• Given entries:
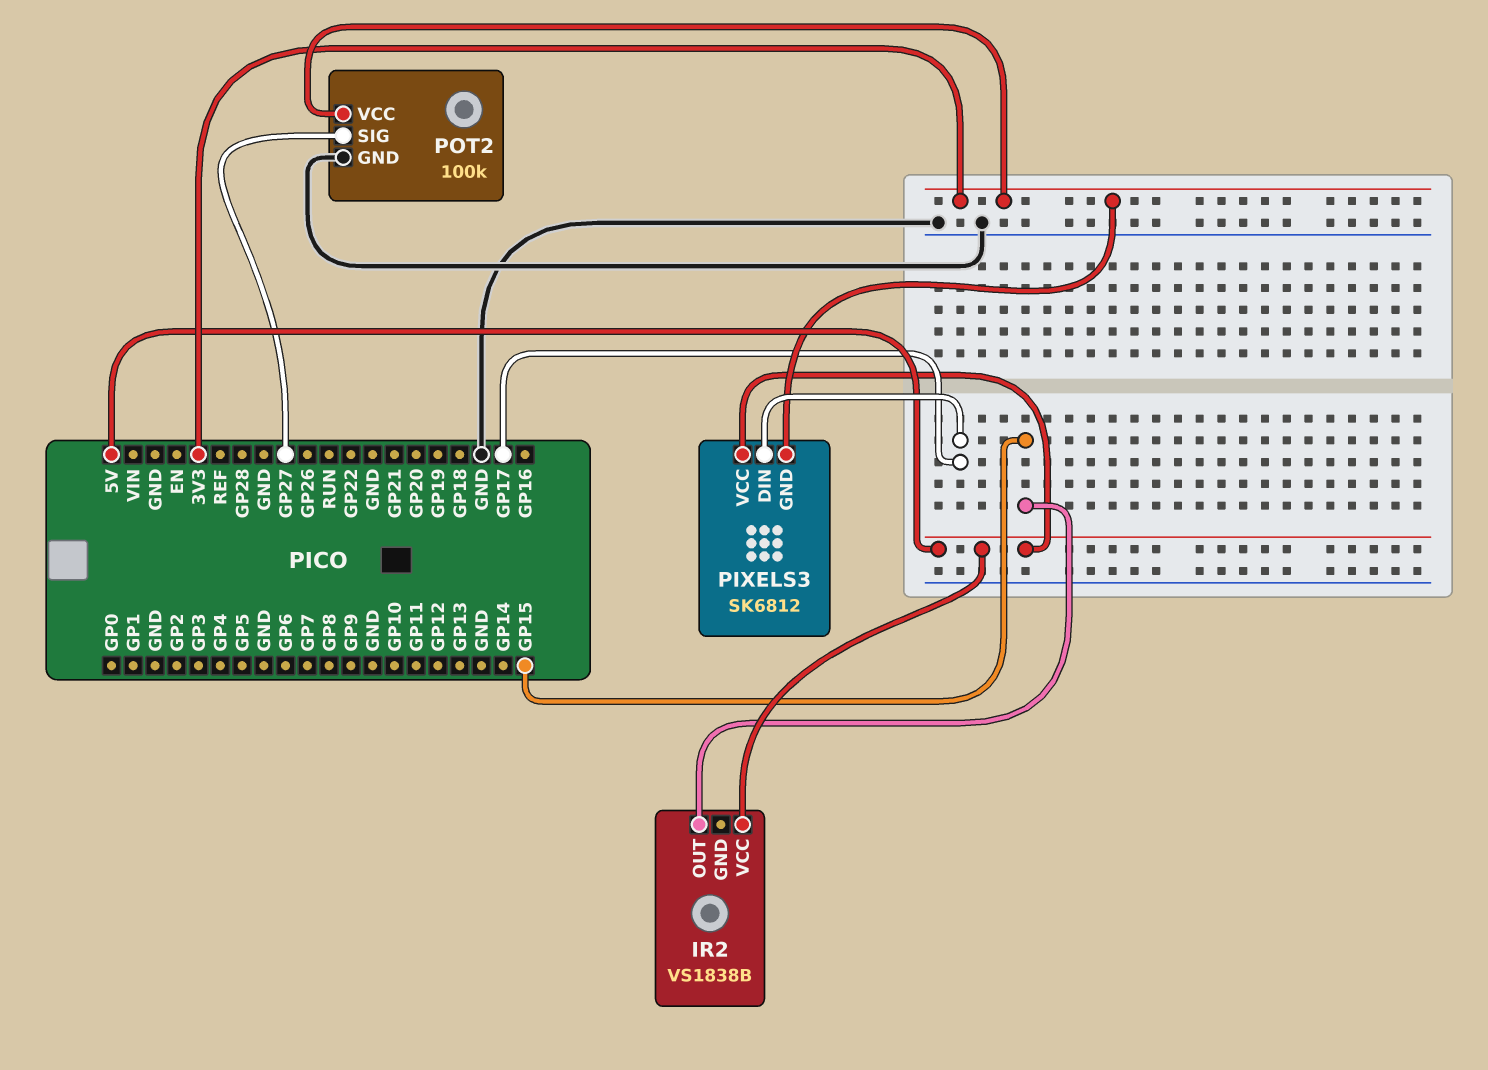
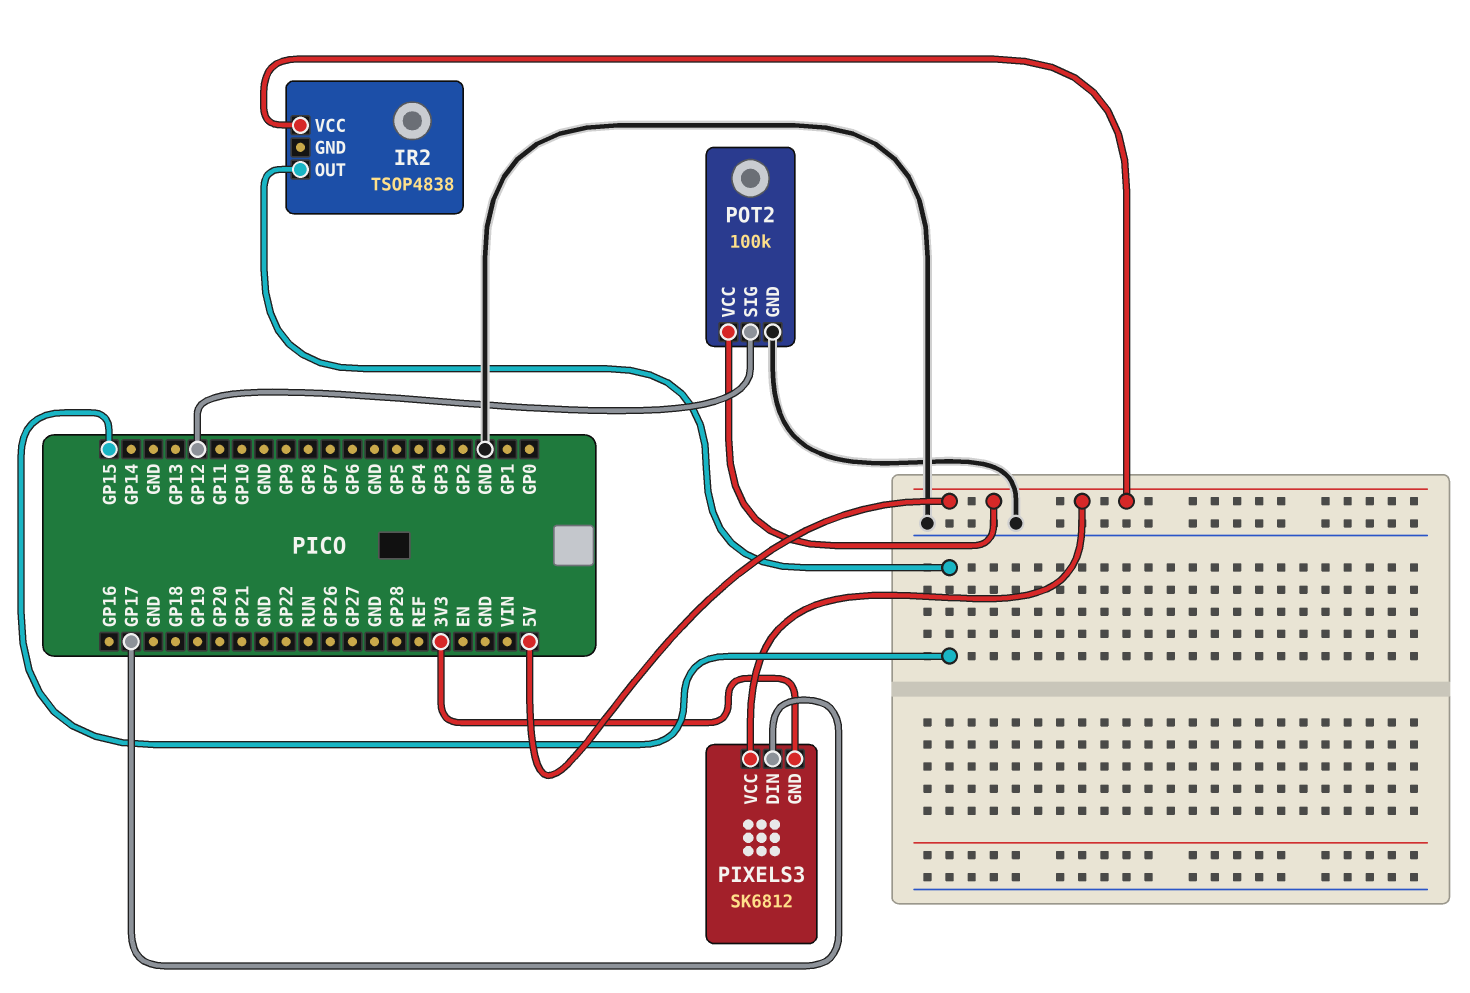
IR2: VS1838B -> TSOP4838
POT2 pin SIG: GP27 -> GP12
POT2 pin VCC: 3V3 -> 5V

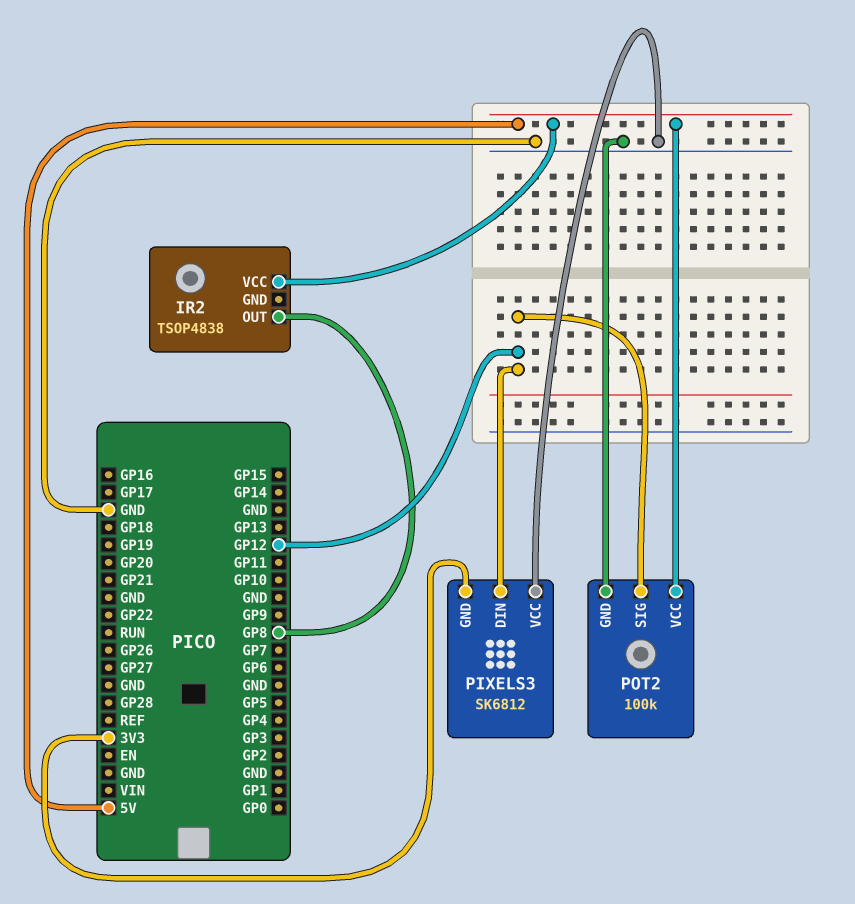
IR2 pin OUT: GP15 -> GP8
PIXELS3 pin DIN: GP17 -> GP12
PIXELS3 pin VCC: 5V -> GND

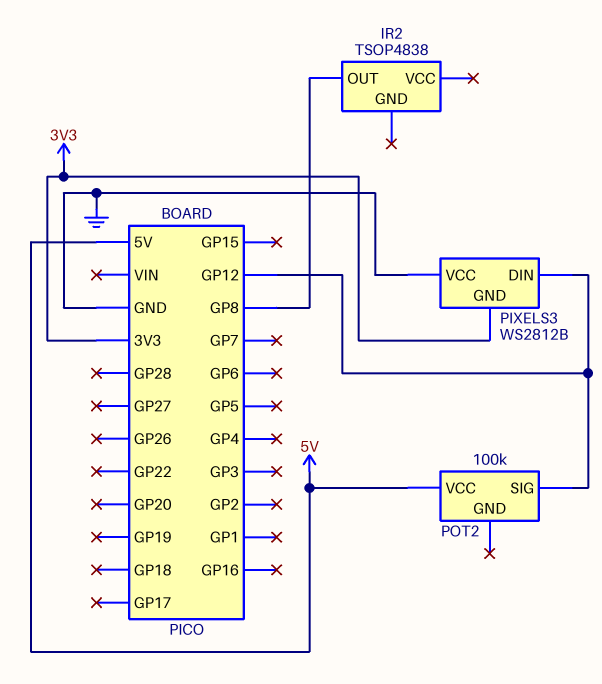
IR2 pin VCC: 5V -> none
PIXELS3: SK6812 -> WS2812B
POT2 pin GND: GND -> none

• Problem statement: Pictures aside, return all the entries above exactly.

• Answer below:
IR2: VS1838B -> TSOP4838
POT2 pin SIG: GP27 -> GP12
POT2 pin VCC: 3V3 -> 5V

IR2 pin OUT: GP15 -> GP8
PIXELS3 pin DIN: GP17 -> GP12
PIXELS3 pin VCC: 5V -> GND

IR2 pin VCC: 5V -> none
PIXELS3: SK6812 -> WS2812B
POT2 pin GND: GND -> none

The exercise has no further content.